• [TASK TO CARRY OUT]:
From the line containing "M1: none -> motor 12V (N007, N027)" to the last line of the records, please reproduce every line exactly and nothing more.

Start of PROVIDED DATA

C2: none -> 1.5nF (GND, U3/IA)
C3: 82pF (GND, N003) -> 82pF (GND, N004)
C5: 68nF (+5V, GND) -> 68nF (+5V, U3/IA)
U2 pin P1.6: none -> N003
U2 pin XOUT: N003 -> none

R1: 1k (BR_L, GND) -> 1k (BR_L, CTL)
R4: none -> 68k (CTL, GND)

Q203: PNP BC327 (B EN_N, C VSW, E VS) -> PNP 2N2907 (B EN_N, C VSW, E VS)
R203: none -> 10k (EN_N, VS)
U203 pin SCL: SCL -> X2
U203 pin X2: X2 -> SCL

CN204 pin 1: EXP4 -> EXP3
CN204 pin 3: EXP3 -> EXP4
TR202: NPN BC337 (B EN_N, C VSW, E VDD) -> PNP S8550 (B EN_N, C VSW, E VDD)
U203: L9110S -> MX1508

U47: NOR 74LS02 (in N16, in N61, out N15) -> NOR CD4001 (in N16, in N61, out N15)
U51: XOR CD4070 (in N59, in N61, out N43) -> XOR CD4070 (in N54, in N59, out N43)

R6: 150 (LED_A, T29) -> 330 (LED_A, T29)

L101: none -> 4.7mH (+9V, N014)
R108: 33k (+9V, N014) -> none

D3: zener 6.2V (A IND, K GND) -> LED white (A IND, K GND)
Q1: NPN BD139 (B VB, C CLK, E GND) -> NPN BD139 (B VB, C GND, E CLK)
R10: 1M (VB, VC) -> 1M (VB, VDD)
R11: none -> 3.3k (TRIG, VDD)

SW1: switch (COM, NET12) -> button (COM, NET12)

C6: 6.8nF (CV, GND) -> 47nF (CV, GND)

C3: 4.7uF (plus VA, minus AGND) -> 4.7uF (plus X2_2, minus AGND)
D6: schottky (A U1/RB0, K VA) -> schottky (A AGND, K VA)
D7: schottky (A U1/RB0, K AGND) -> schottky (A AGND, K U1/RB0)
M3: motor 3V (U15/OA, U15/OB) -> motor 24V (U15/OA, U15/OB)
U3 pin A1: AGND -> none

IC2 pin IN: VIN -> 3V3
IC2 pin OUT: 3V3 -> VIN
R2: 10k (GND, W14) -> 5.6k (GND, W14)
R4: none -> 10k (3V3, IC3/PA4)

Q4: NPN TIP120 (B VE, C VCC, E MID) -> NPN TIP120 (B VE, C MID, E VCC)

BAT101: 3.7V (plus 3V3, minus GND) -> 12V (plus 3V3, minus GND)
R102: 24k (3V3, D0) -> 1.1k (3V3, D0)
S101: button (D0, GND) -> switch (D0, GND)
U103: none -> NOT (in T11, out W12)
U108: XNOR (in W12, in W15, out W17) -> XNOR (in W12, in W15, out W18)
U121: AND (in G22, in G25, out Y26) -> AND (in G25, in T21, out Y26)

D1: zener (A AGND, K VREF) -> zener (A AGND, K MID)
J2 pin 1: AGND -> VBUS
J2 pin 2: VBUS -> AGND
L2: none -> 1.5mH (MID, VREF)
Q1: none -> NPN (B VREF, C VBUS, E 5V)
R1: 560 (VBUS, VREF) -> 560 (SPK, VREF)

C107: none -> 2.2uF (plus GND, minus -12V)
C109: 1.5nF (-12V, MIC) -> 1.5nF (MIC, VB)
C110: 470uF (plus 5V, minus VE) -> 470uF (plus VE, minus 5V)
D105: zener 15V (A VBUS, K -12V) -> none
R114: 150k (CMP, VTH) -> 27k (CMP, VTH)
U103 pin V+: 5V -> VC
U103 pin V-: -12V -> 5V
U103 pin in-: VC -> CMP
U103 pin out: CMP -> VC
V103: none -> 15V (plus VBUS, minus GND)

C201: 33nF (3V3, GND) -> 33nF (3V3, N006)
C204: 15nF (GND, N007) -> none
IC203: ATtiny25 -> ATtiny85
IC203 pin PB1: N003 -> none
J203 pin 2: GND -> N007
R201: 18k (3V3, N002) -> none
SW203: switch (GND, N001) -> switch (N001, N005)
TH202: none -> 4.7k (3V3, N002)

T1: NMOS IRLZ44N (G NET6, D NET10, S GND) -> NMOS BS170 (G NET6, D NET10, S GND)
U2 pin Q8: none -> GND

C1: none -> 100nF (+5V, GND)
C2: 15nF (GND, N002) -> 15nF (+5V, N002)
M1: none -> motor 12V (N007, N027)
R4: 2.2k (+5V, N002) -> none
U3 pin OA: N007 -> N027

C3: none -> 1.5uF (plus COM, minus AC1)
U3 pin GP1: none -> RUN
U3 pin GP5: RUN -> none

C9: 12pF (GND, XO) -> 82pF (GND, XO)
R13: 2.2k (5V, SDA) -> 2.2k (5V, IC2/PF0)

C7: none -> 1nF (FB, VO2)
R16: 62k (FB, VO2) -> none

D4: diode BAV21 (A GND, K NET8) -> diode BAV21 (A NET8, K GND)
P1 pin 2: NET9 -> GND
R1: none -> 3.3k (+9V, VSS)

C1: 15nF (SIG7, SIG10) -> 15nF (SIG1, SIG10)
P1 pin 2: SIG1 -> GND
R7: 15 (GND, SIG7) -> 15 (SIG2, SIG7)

End of PROVIDED DATA

• [TASK RESPONSE]:
M1: none -> motor 12V (N007, N027)
R4: 2.2k (+5V, N002) -> none
U3 pin OA: N007 -> N027

C3: none -> 1.5uF (plus COM, minus AC1)
U3 pin GP1: none -> RUN
U3 pin GP5: RUN -> none

C9: 12pF (GND, XO) -> 82pF (GND, XO)
R13: 2.2k (5V, SDA) -> 2.2k (5V, IC2/PF0)

C7: none -> 1nF (FB, VO2)
R16: 62k (FB, VO2) -> none

D4: diode BAV21 (A GND, K NET8) -> diode BAV21 (A NET8, K GND)
P1 pin 2: NET9 -> GND
R1: none -> 3.3k (+9V, VSS)

C1: 15nF (SIG7, SIG10) -> 15nF (SIG1, SIG10)
P1 pin 2: SIG1 -> GND
R7: 15 (GND, SIG7) -> 15 (SIG2, SIG7)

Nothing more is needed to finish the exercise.